Within the entries below, find each line containing the word "black" and copy it.

>>>>

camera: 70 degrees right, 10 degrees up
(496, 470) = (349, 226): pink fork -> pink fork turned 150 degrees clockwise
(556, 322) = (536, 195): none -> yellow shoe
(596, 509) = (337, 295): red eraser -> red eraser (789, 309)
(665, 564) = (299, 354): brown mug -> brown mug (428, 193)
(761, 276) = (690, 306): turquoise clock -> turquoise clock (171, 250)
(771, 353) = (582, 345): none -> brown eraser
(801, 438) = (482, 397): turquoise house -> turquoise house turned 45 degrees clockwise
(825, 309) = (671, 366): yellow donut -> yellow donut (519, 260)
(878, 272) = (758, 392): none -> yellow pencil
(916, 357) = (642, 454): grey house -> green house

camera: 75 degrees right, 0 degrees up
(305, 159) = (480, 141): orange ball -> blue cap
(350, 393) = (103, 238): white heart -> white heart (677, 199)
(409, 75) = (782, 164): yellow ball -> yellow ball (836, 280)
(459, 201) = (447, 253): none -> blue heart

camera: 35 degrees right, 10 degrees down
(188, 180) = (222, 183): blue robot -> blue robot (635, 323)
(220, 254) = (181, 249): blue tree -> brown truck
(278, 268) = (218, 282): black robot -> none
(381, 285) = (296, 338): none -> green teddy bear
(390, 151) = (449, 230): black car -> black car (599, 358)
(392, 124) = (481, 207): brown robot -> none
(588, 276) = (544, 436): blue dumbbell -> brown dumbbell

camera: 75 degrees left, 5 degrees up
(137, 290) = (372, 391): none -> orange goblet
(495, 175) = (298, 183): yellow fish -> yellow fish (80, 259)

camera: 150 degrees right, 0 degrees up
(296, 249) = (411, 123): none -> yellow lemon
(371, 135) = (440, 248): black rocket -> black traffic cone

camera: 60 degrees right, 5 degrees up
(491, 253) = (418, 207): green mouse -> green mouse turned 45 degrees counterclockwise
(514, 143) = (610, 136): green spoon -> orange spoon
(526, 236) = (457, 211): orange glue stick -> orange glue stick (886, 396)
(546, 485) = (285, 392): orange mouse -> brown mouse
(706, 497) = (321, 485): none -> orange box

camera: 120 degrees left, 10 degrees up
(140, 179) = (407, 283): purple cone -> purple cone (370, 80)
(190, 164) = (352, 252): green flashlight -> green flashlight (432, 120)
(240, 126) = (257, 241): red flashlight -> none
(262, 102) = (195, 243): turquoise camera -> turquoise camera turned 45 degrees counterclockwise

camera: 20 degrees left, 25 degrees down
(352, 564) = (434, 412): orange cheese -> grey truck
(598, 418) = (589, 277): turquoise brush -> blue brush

<<<<

● **Output of the exercise**
(278, 268) = (218, 282): black robot -> none
(390, 151) = (449, 230): black car -> black car (599, 358)
(371, 135) = (440, 248): black rocket -> black traffic cone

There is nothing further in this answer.